DIRECTIONS FOR THIS TASK - Start at the line below containing "blue tape [280,241,334,292]" and stop at the line containing "orange flower pot [526,271,596,351]". Repeat every line of that stretch exactly, and nothing outside it.

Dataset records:
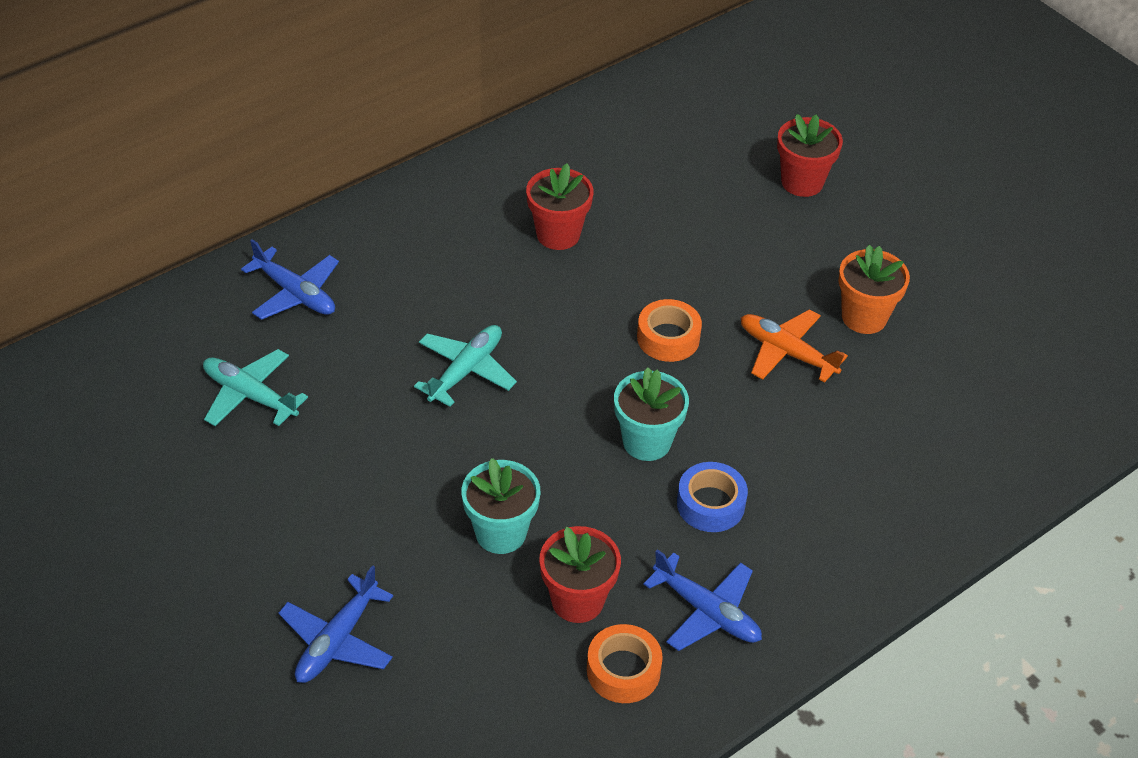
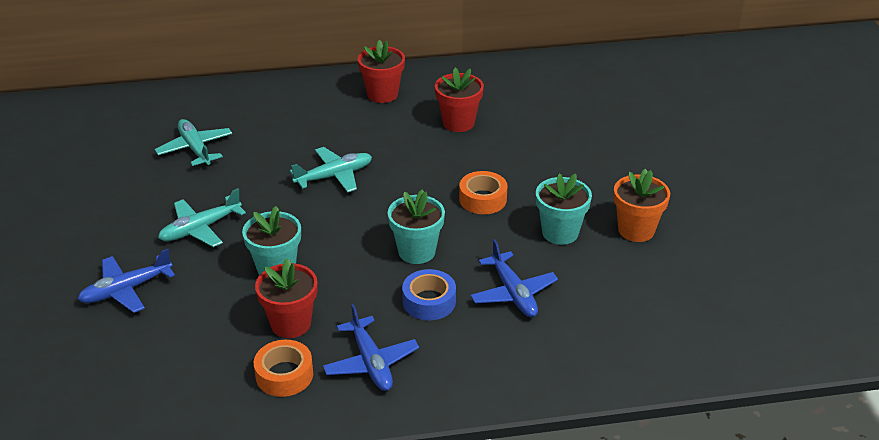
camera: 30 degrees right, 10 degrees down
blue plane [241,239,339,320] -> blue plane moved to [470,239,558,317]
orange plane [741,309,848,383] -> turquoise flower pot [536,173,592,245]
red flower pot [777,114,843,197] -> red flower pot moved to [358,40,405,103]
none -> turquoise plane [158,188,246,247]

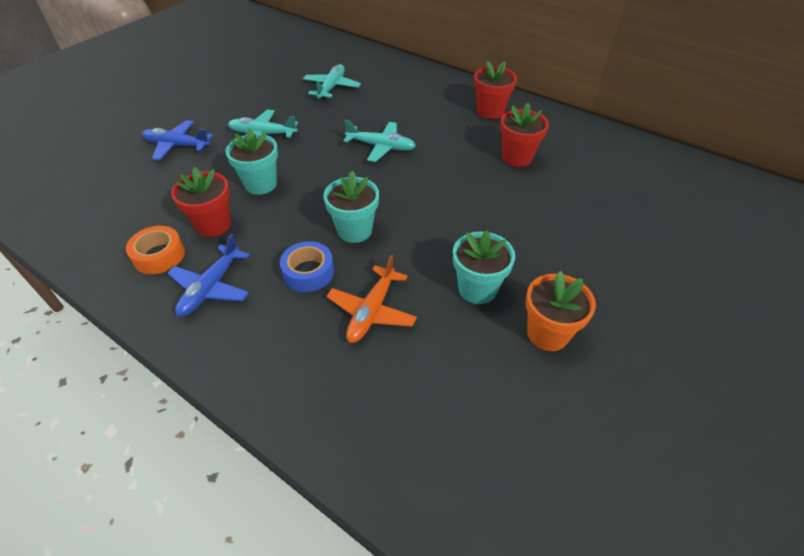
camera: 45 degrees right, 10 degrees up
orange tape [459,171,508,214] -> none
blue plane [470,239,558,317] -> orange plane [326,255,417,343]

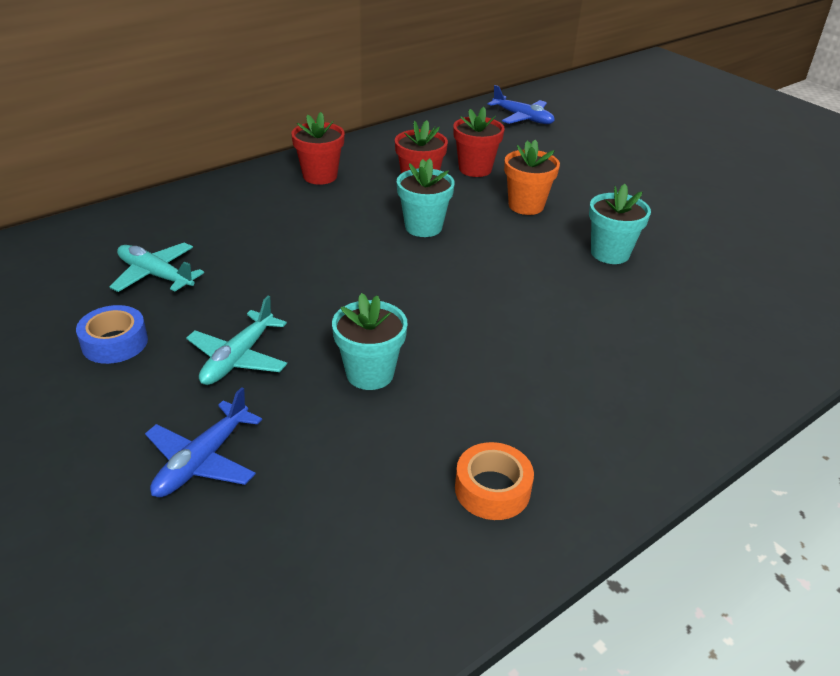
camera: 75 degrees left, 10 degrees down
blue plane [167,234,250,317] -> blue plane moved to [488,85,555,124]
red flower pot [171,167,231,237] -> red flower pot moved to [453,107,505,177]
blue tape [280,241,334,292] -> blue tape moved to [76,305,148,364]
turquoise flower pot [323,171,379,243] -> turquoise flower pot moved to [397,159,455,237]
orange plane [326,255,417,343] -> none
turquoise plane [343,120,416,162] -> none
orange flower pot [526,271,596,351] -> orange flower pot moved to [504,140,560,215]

---

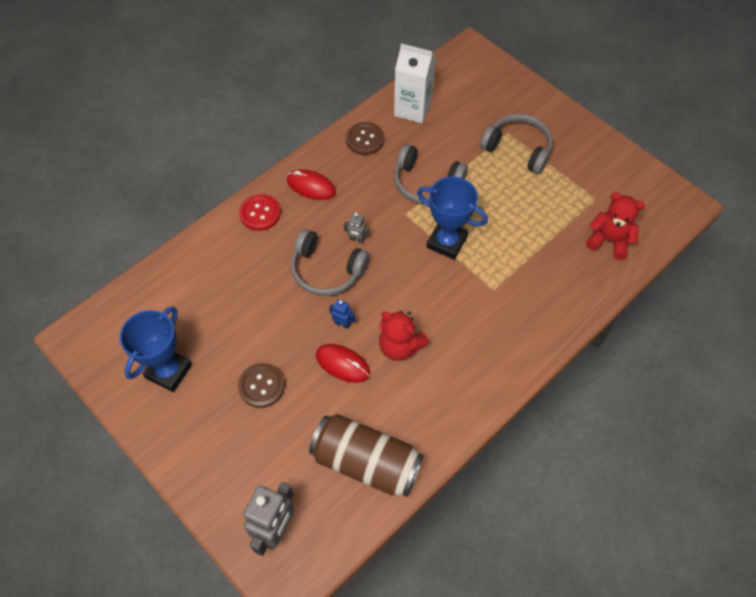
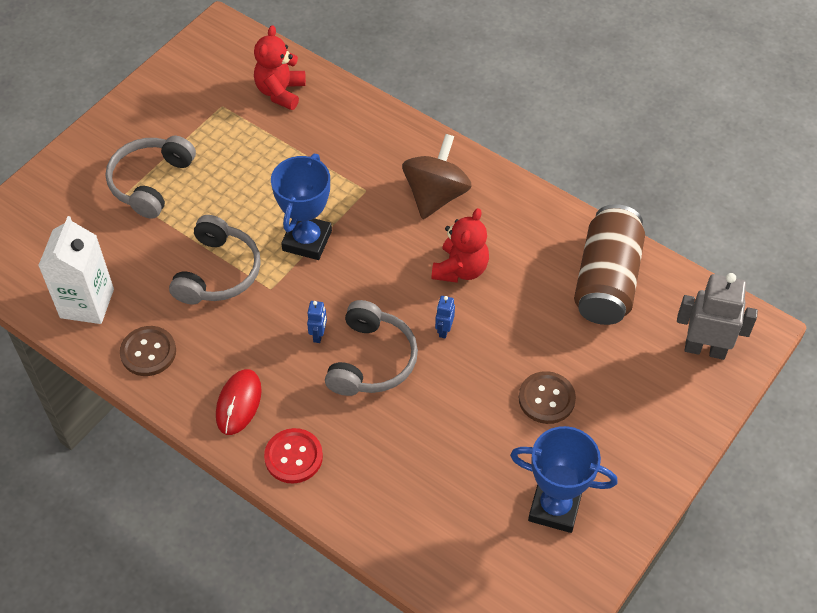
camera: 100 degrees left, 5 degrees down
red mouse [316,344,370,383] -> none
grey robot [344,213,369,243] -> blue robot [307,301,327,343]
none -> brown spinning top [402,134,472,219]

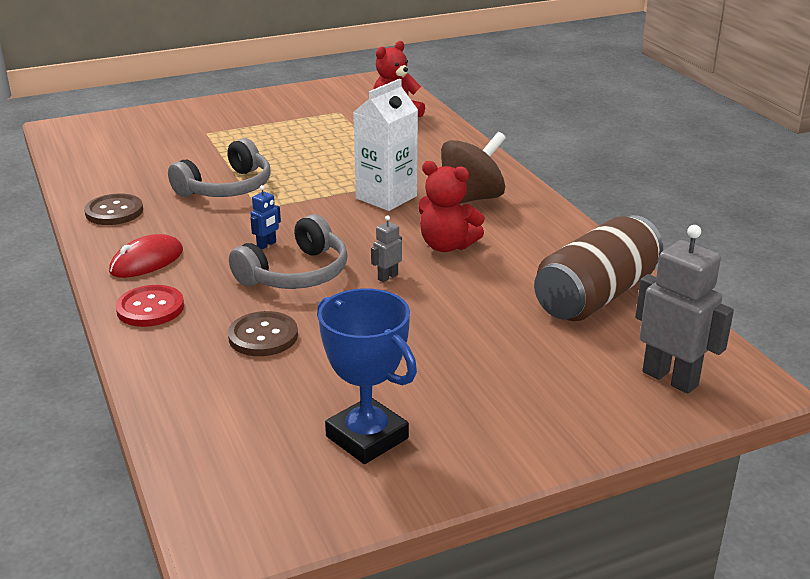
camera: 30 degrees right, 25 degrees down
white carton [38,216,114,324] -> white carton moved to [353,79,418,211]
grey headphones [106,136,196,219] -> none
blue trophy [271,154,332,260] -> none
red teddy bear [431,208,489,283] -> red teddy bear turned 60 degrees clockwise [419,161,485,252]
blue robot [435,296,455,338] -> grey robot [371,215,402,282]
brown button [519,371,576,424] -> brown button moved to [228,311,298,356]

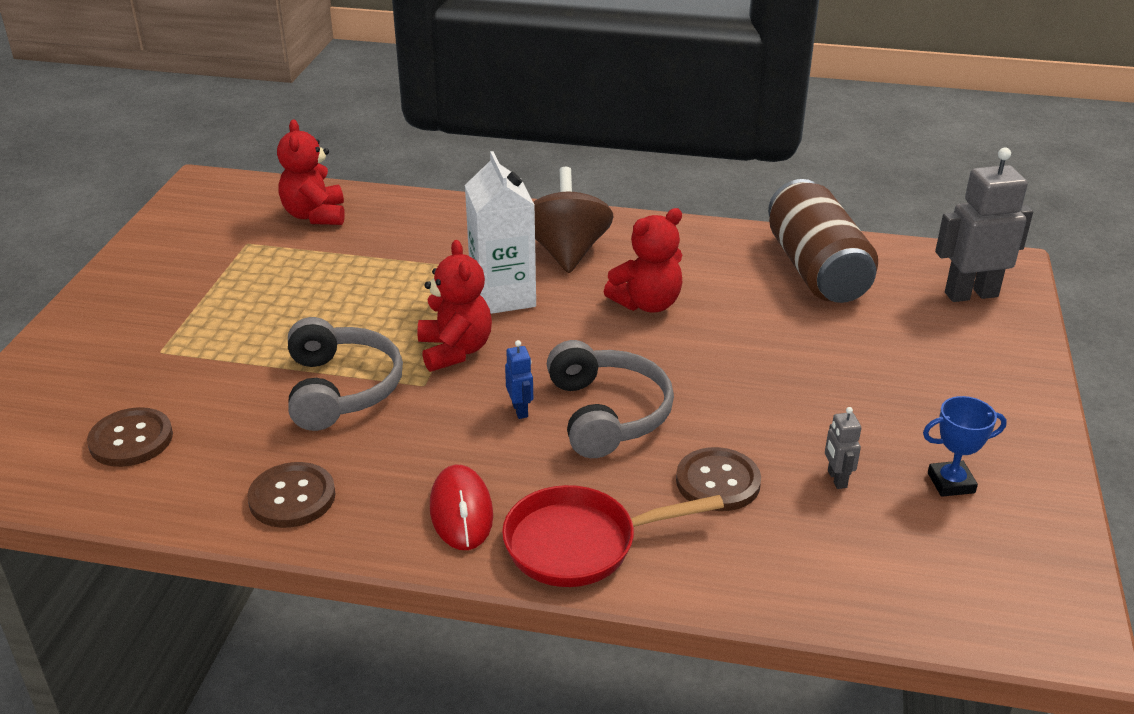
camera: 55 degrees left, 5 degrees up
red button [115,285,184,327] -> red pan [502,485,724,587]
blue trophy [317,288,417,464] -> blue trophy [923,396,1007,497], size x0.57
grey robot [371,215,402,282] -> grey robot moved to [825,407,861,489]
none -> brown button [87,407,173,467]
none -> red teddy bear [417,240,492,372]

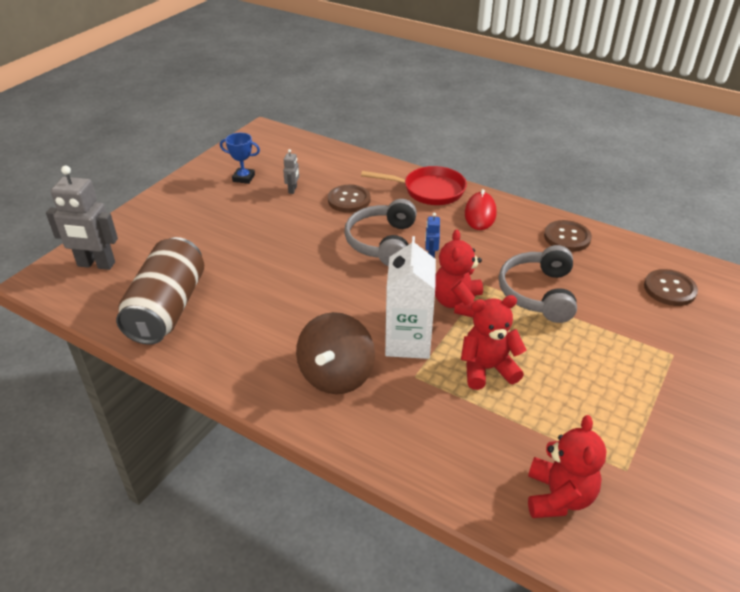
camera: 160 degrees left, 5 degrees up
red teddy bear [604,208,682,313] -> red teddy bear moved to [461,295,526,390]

OUTPUT OF THE TASK -
blue tape [280,241,334,292] -> blue tape moved to [76,305,148,364]
turquoise flower pot [323,171,379,243] -> turquoise flower pot moved to [397,159,455,237]
orange plane [326,255,417,343] -> none
turquoise plane [343,120,416,162] -> none
orange flower pot [526,271,596,351] -> orange flower pot moved to [504,140,560,215]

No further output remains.